> WHAT IS EXPECTED
When you reach a picture, skip it, and retype every line below exactly.

Saved entries:
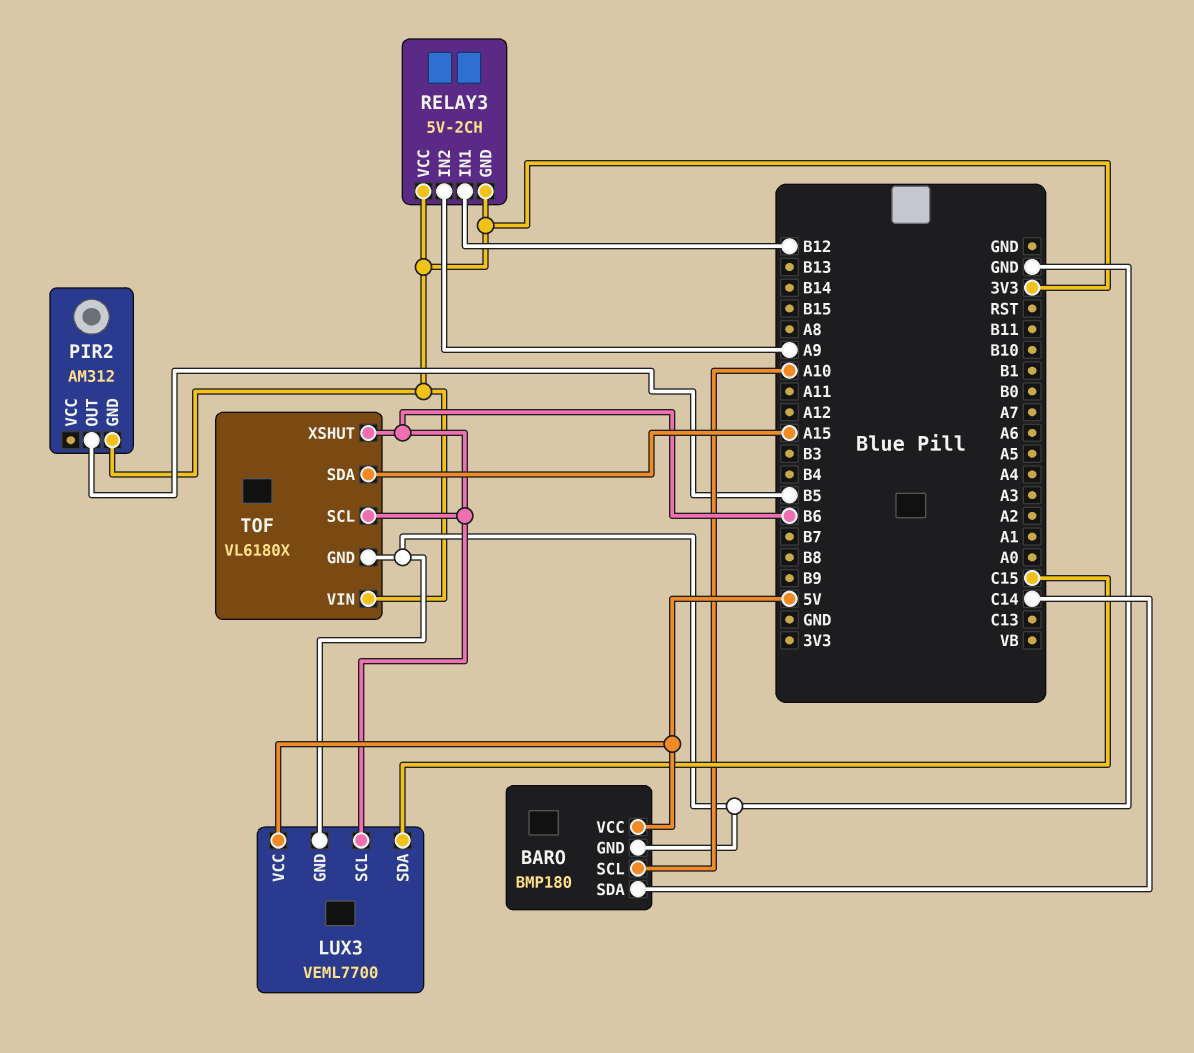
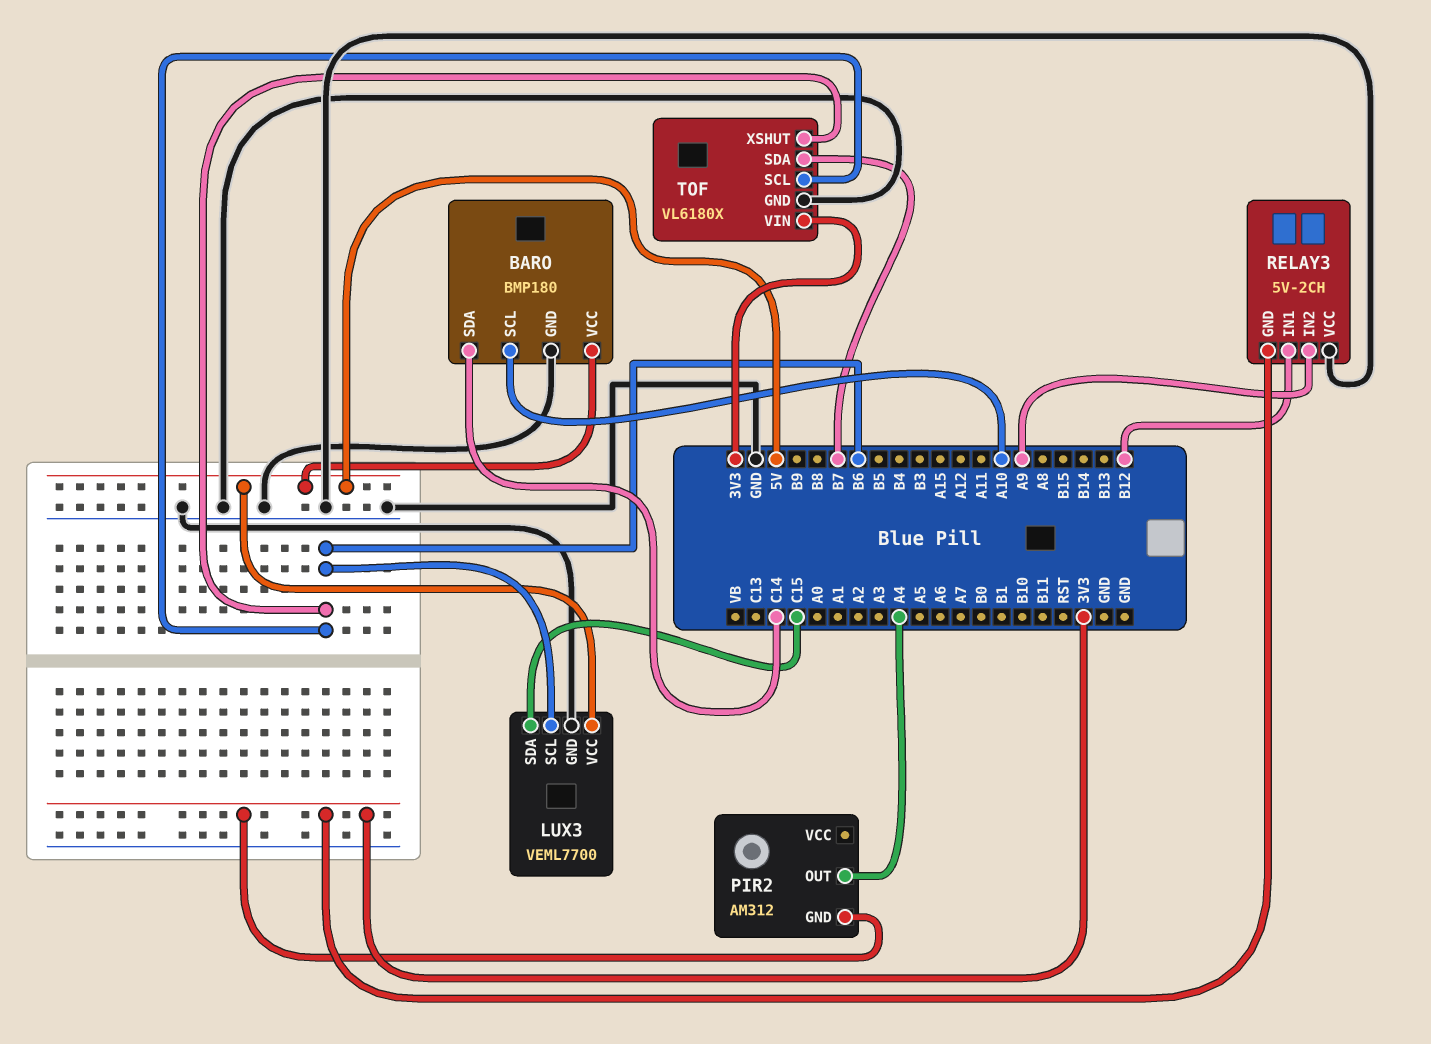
PIR2 pin OUT: B5 -> A4
RELAY3 pin VCC: 3V3 -> GND
TOF pin SDA: A15 -> B7

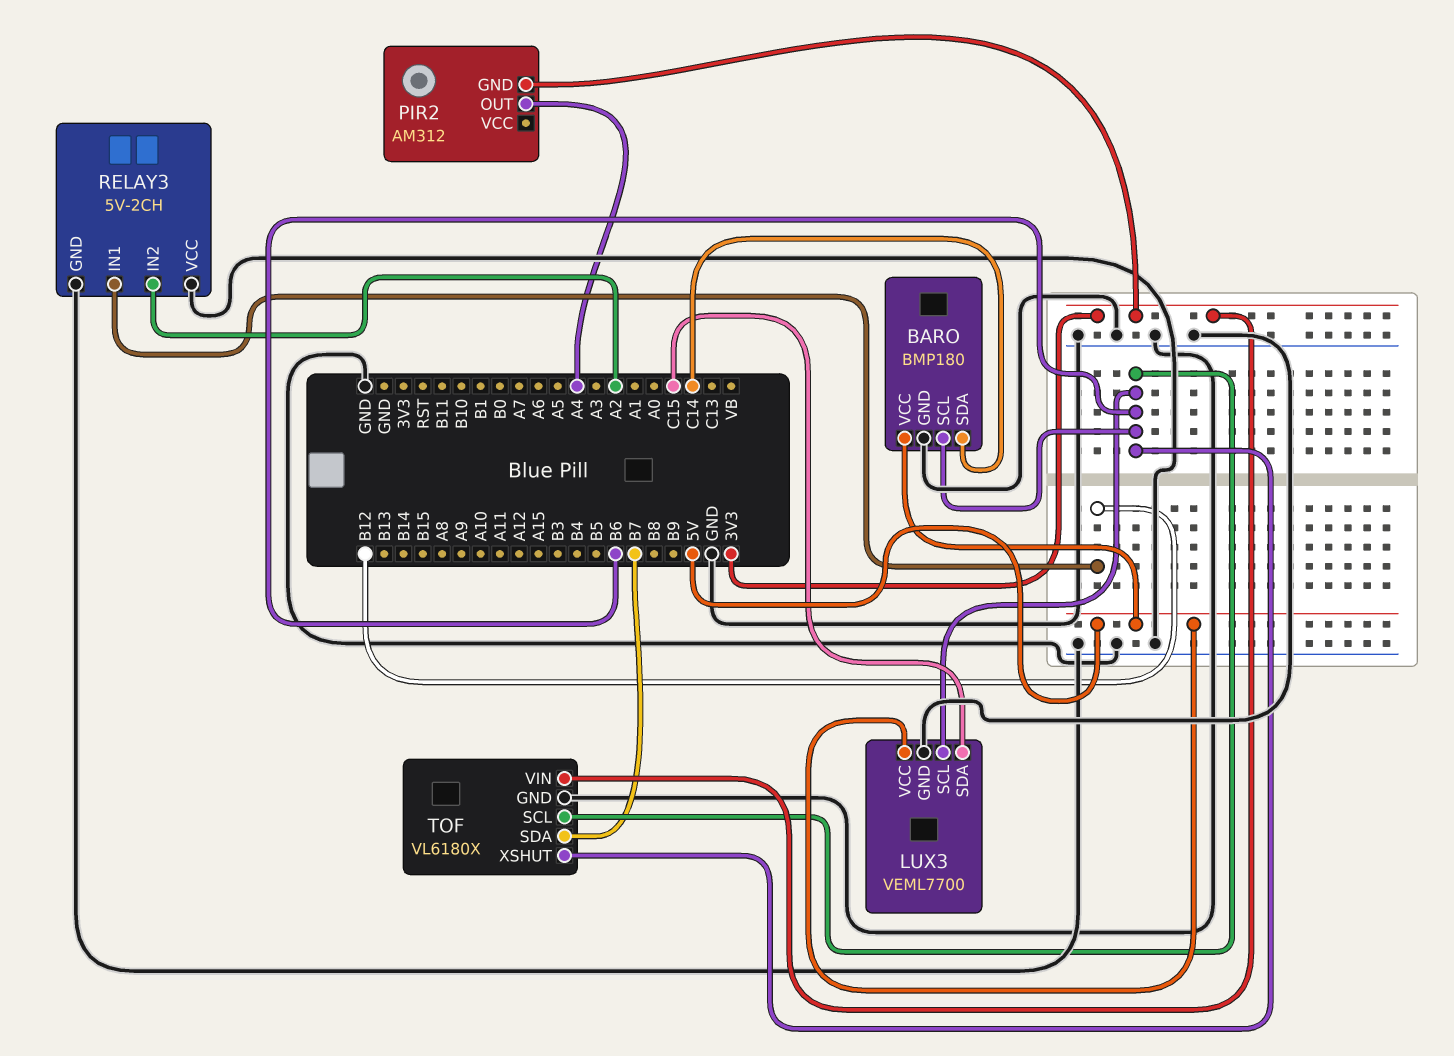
BARO pin SCL: A10 -> B6
RELAY3 pin GND: 3V3 -> GND
RELAY3 pin IN2: A9 -> A2

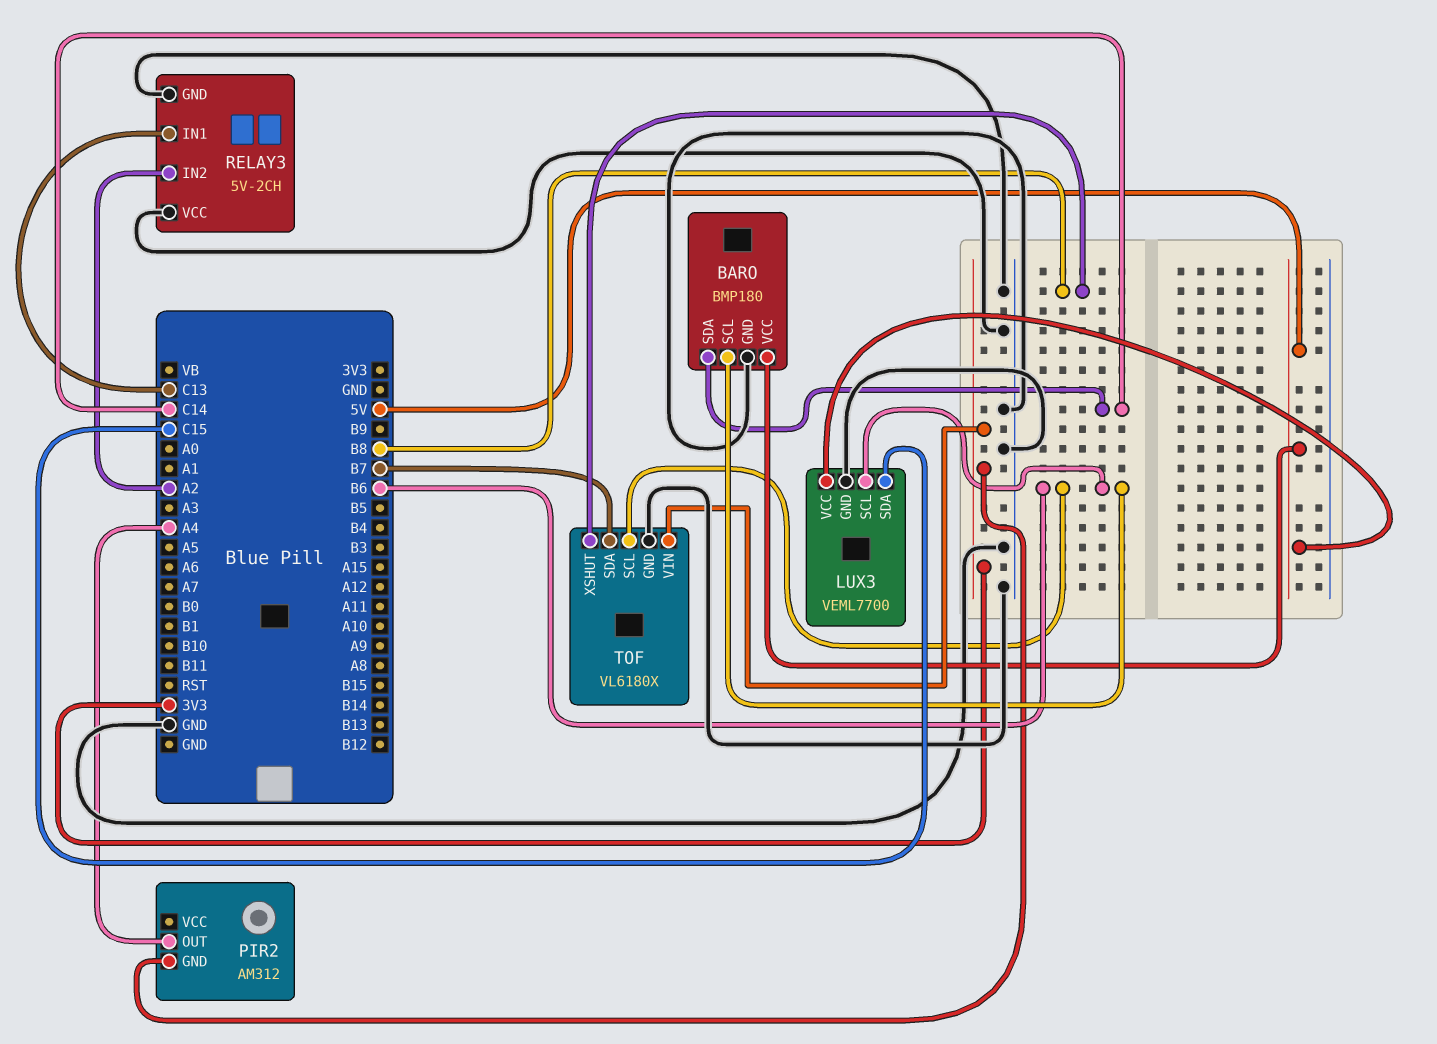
RELAY3 pin IN1: B12 -> C13
TOF pin XSHUT: B6 -> B8

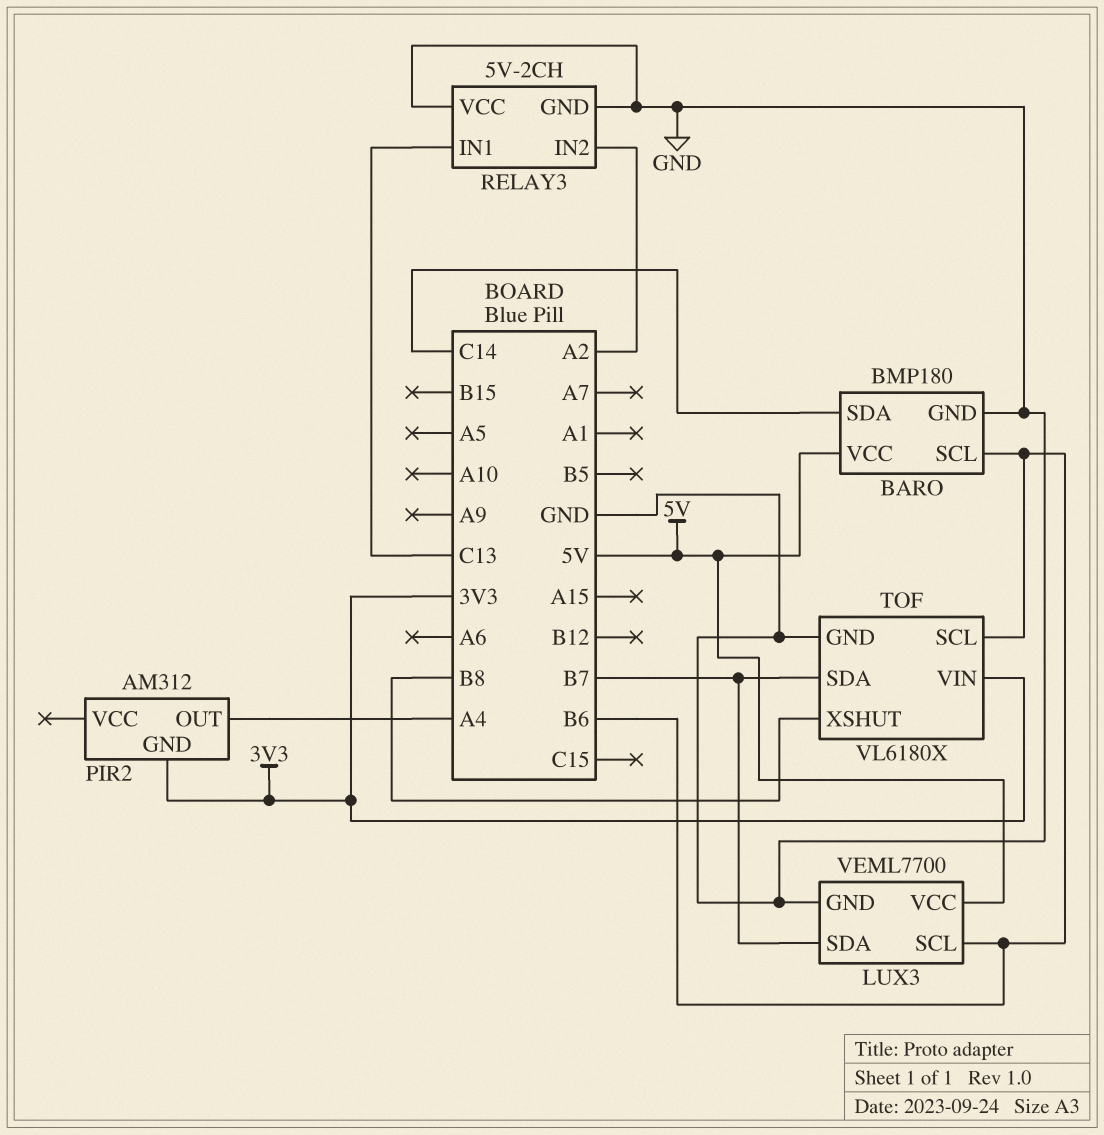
LUX3 pin SDA: C15 -> B7

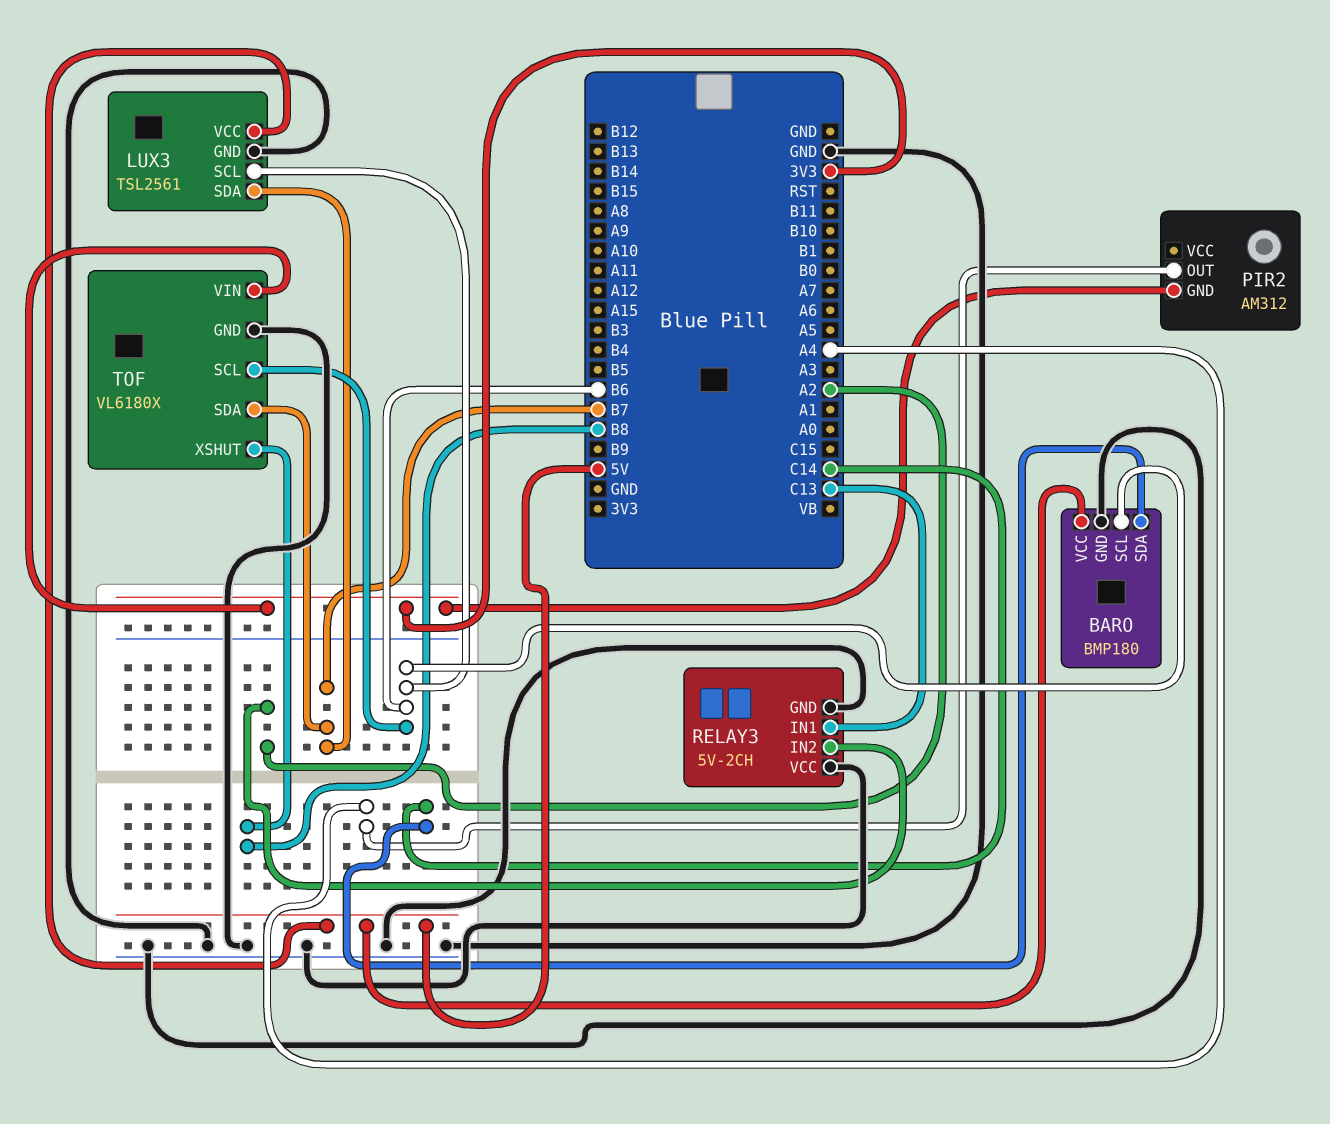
LUX3: VEML7700 -> TSL2561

> EXERCISE OUTPUT
PIR2 pin OUT: B5 -> A4
RELAY3 pin VCC: 3V3 -> GND
TOF pin SDA: A15 -> B7

BARO pin SCL: A10 -> B6
RELAY3 pin GND: 3V3 -> GND
RELAY3 pin IN2: A9 -> A2

RELAY3 pin IN1: B12 -> C13
TOF pin XSHUT: B6 -> B8

LUX3 pin SDA: C15 -> B7

LUX3: VEML7700 -> TSL2561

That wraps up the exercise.